WHAT YOU HAVE TO DO ▸ Using the entries below, write out the line with "camera: 70 degrees right, 0 degrees up", the line with "WHITE CHEESE (860", and every line in between, exactly as each is written.

EXCERPTED DATA ▸

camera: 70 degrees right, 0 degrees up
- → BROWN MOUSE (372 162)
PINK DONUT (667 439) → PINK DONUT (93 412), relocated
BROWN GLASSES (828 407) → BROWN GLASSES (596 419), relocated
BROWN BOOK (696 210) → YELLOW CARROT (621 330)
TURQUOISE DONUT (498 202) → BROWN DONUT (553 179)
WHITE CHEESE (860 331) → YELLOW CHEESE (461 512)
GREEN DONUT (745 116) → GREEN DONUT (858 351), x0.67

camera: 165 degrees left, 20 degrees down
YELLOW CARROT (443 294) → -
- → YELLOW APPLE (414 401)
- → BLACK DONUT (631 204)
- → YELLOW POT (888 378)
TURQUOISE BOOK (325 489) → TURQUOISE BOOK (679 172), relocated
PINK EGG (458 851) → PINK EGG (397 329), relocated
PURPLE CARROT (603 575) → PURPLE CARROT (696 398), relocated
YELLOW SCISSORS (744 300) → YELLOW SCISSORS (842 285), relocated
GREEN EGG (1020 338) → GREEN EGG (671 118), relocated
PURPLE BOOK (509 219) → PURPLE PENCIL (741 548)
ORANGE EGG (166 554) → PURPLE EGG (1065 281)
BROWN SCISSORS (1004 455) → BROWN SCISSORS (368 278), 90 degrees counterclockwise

---

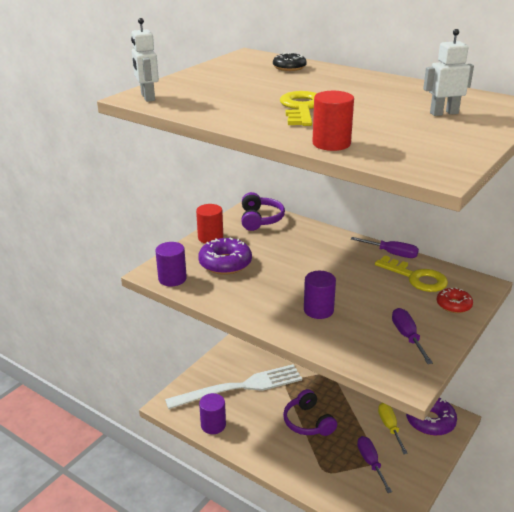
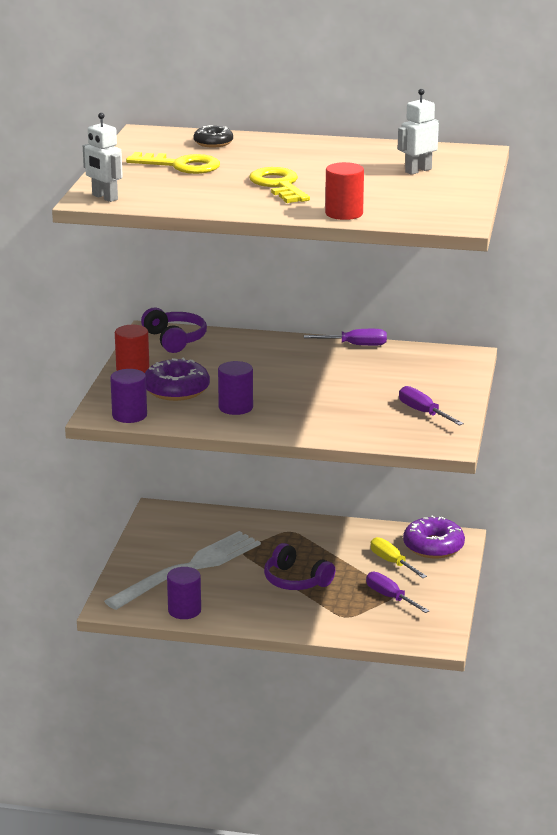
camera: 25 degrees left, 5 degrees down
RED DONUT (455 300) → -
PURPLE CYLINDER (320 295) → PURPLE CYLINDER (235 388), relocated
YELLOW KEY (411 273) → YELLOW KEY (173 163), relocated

...

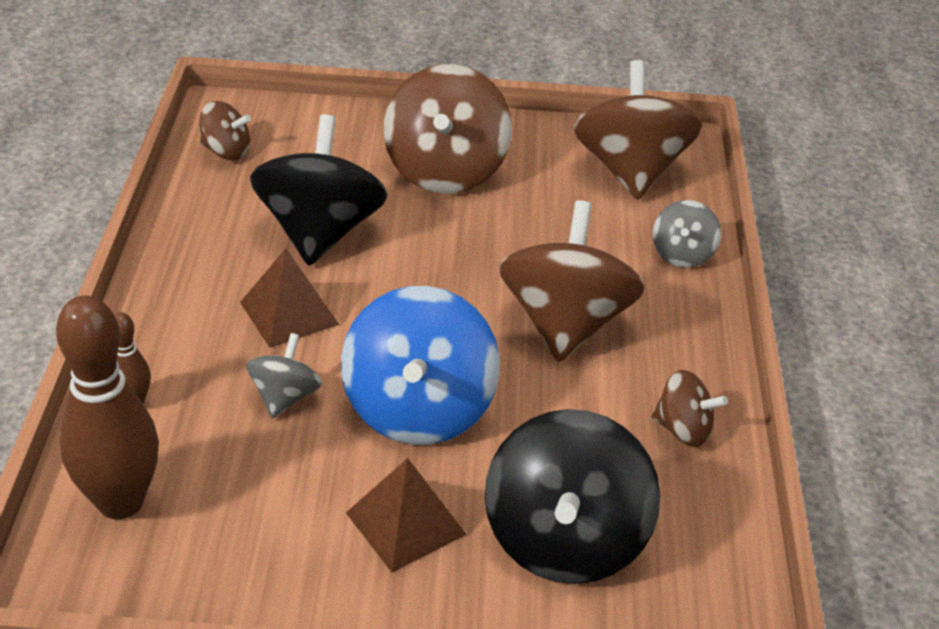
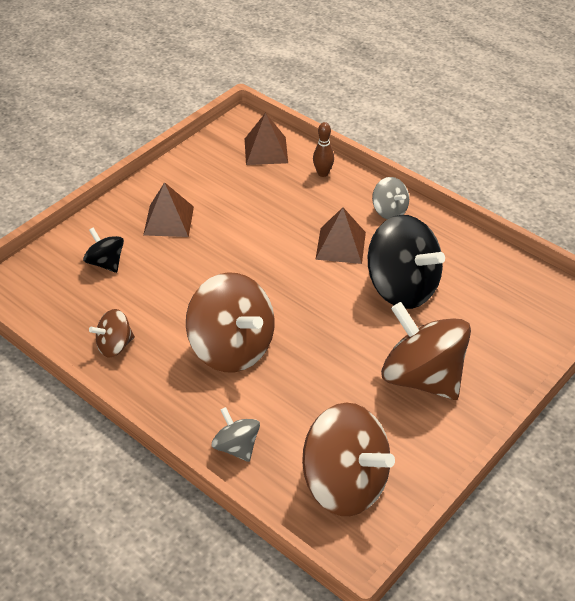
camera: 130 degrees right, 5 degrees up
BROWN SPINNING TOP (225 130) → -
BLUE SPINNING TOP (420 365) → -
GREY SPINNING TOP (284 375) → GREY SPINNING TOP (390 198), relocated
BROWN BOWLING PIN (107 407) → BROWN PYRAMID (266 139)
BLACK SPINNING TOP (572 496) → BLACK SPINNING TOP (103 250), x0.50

EXERCISE OUTPUT ▸
camera: 70 degrees right, 0 degrees up
- → BROWN MOUSE (372 162)
PINK DONUT (667 439) → PINK DONUT (93 412), relocated
BROWN GLASSES (828 407) → BROWN GLASSES (596 419), relocated
BROWN BOOK (696 210) → YELLOW CARROT (621 330)
TURQUOISE DONUT (498 202) → BROWN DONUT (553 179)
WHITE CHEESE (860 331) → YELLOW CHEESE (461 512)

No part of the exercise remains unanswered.